* _Work instruction_: Type out each entry exactly as it appears, but keep every image out.

* _Dataset records_:
*** Block opens ***
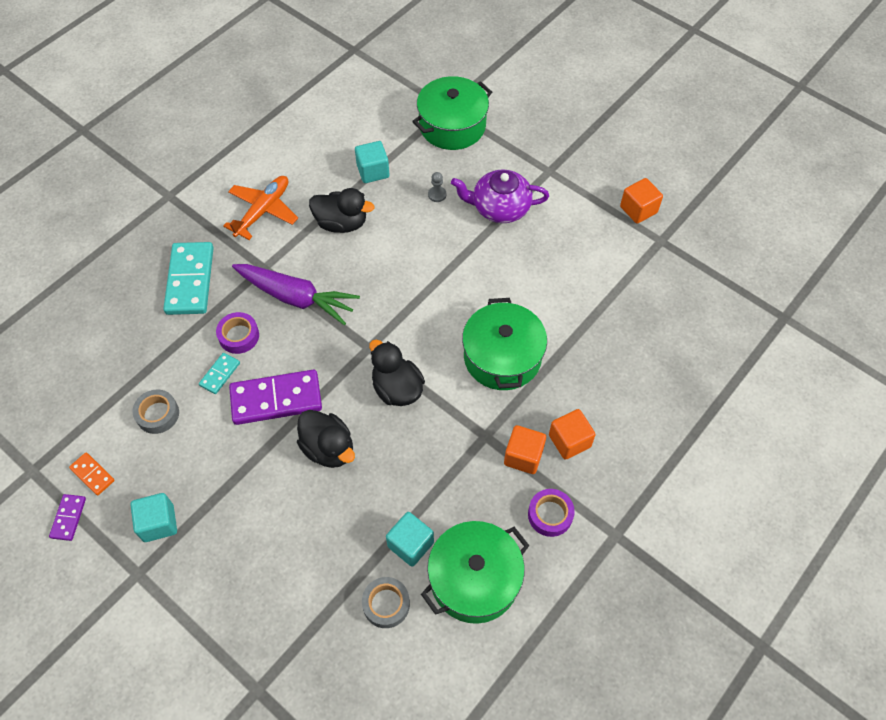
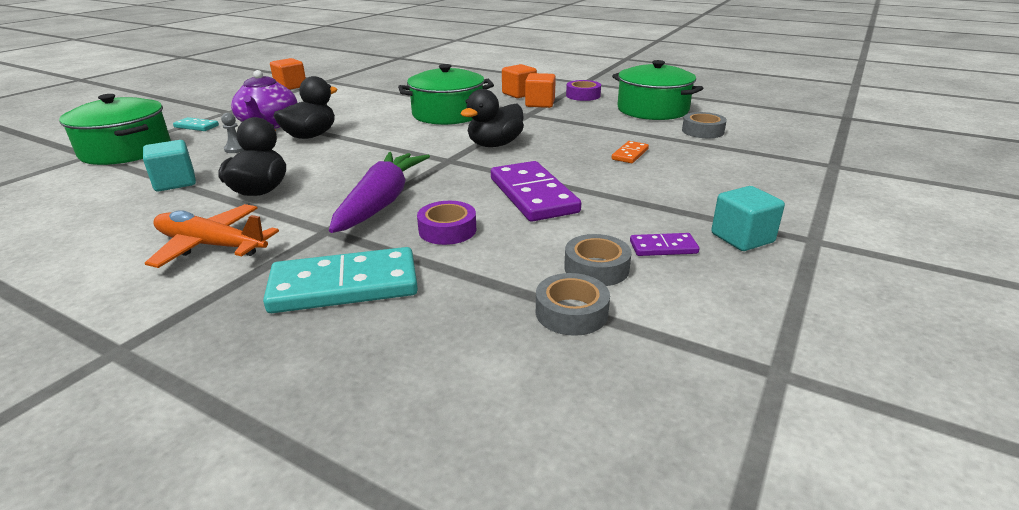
camera: 100 degrees left, 30 degrees down
purple domino [49,494,86,541] -> purple domino moved to [630,233,699,256]
orange domino [69,453,115,495] -> orange domino moved to [612,141,649,163]
turquoise domino [199,353,240,394] -> turquoise domino moved to [173,117,219,131]
black duck [297,410,355,468] -> black duck moved to [274,76,338,139]
turquoise cube [386,512,434,567] -> none
none -> grey tape [536,273,610,336]

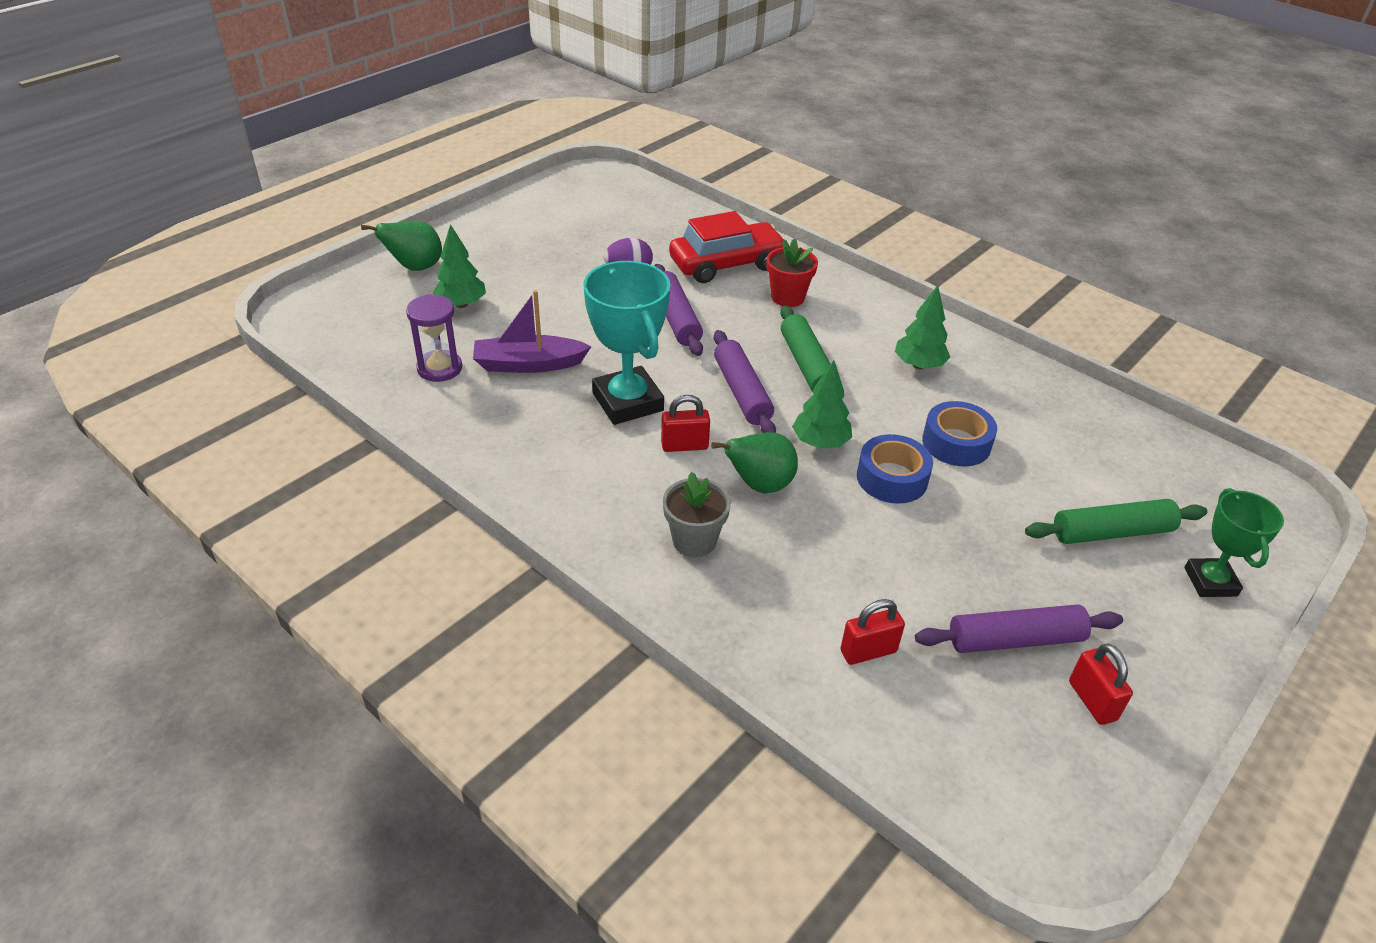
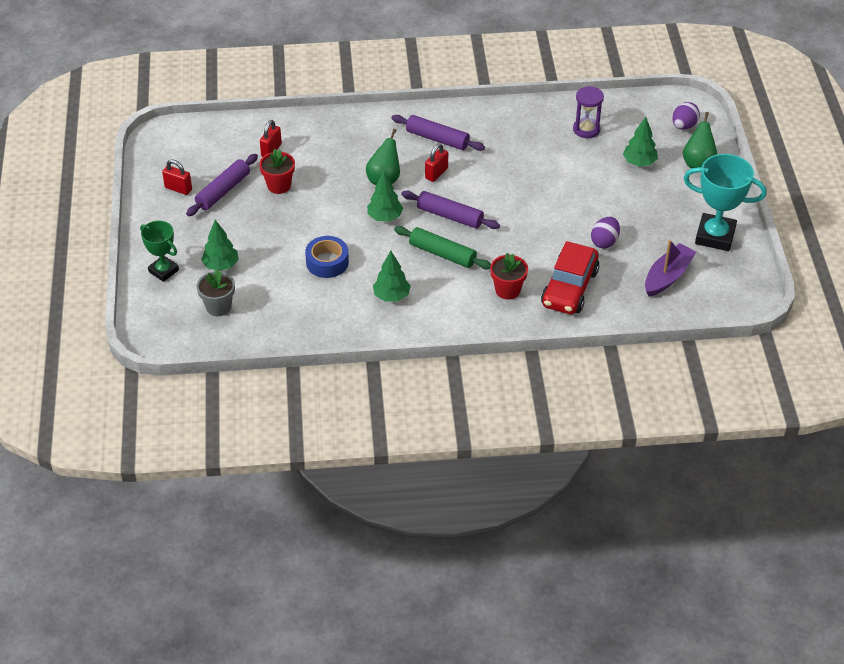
camera: 135 degrees right, 5 degrees up
purple boat [473,290,592,373] -> purple boat moved to [645,239,696,297]
turquoise trophy [583,261,671,425] -> turquoise trophy moved to [684,154,767,251]
purple rolling pin [654,264,703,356] -> purple rolling pin moved to [391,115,485,151]
grey flower pot [663,472,731,557] -> grey flower pot moved to [197,269,235,316]
blue tape [857,434,933,504] -> none
green rolling pin [1025,499,1207,544] -> green tree [201,220,239,271]
none -> red flower pot [259,149,295,194]
none -> purple egg [672,102,700,130]

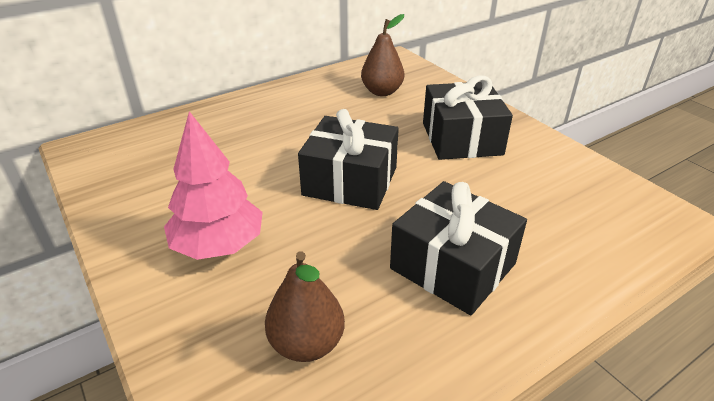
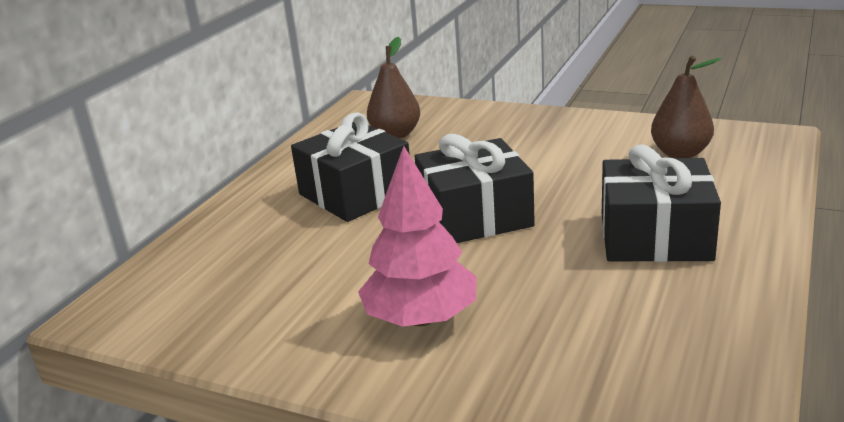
camera: 30 degrees left, 10 degrees down
brown pear [265,251,345,362] -> brown pear moved to [651,56,722,158]
black gift [423,75,513,160] -> black gift moved to [291,112,410,222]

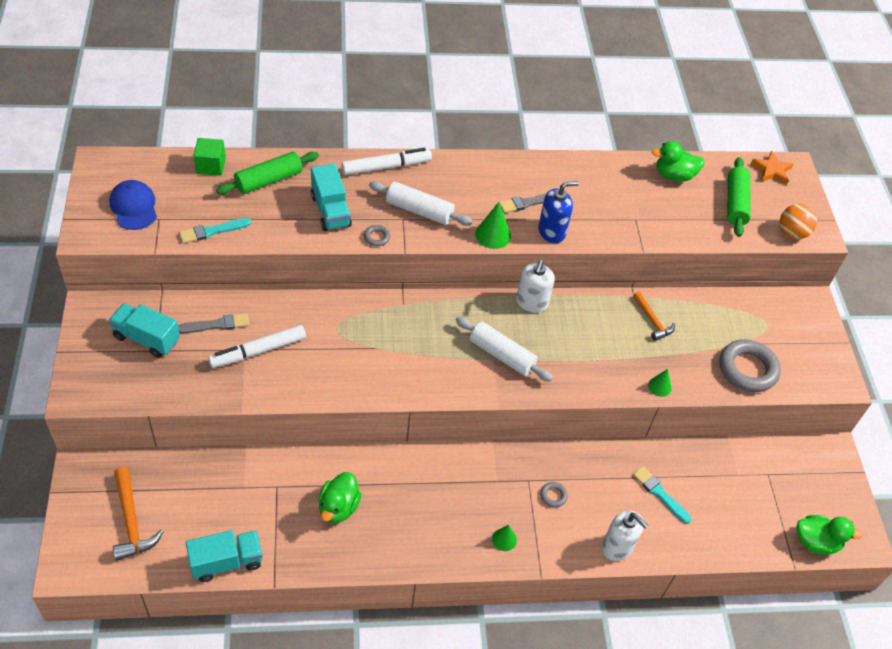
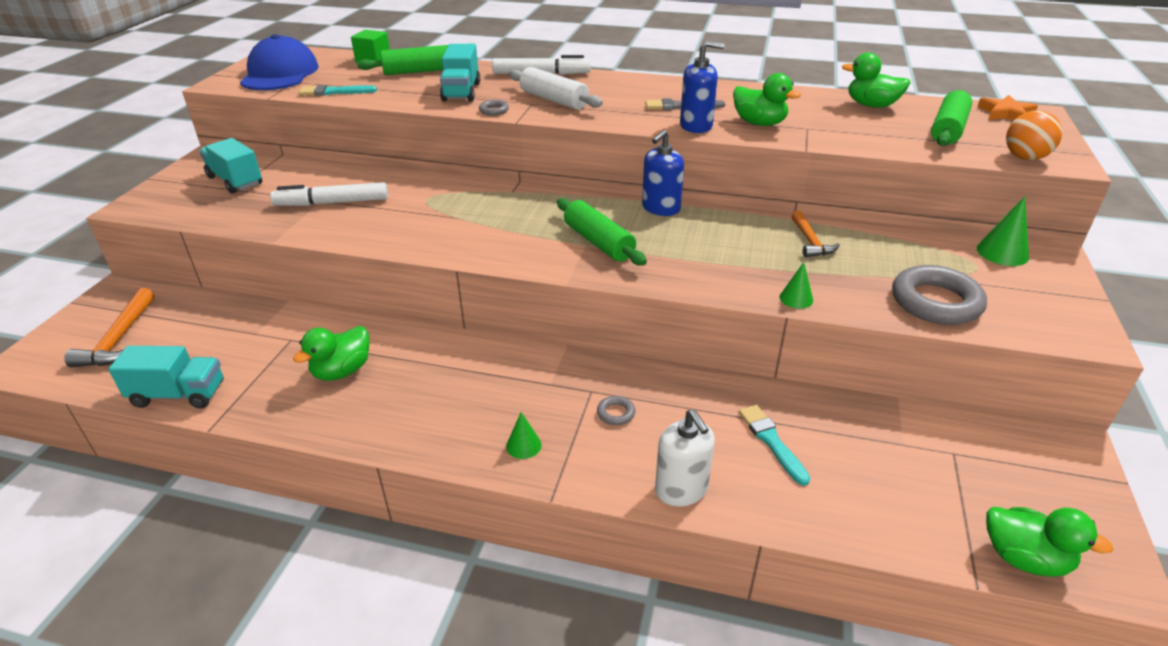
camera: 25 degrees right, 15 degrees down
blue cap [109,180,157,230] -> blue cap [240,34,319,90], size x1.52
grey brush [178,313,249,333] -> none
white rolling pin [456,317,553,382] -> green rolling pin [557,198,647,266]
green cone [475,202,511,249] -> green cone moved to [977,196,1029,266]
white soap dispenser [516,260,555,313] -> blue soap dispenser [642,130,684,216]
none -> green duck [733,73,801,126]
*** Block closes ***
* _Problem solution_:
camera: 100 degrees left, 30 degrees down
purple domino [49,494,86,541] -> purple domino moved to [630,233,699,256]
orange domino [69,453,115,495] -> orange domino moved to [612,141,649,163]
turquoise domino [199,353,240,394] -> turquoise domino moved to [173,117,219,131]
black duck [297,410,355,468] -> black duck moved to [274,76,338,139]
turquoise cube [386,512,434,567] -> none
none -> grey tape [536,273,610,336]

camera: 135 degrees right, 5 degrees up
purple boat [473,290,592,373] -> purple boat moved to [645,239,696,297]
turquoise trophy [583,261,671,425] -> turquoise trophy moved to [684,154,767,251]
purple rolling pin [654,264,703,356] -> purple rolling pin moved to [391,115,485,151]
grey flower pot [663,472,731,557] -> grey flower pot moved to [197,269,235,316]
blue tape [857,434,933,504] -> none
green rolling pin [1025,499,1207,544] -> green tree [201,220,239,271]
none -> red flower pot [259,149,295,194]
none -> purple egg [672,102,700,130]

camera: 30 degrees left, 10 degrees down
brown pear [265,251,345,362] -> brown pear moved to [651,56,722,158]
black gift [423,75,513,160] -> black gift moved to [291,112,410,222]

camera: 25 degrees right, 15 degrees down
blue cap [109,180,157,230] -> blue cap [240,34,319,90], size x1.52
grey brush [178,313,249,333] -> none
white rolling pin [456,317,553,382] -> green rolling pin [557,198,647,266]
green cone [475,202,511,249] -> green cone moved to [977,196,1029,266]
white soap dispenser [516,260,555,313] -> blue soap dispenser [642,130,684,216]
none -> green duck [733,73,801,126]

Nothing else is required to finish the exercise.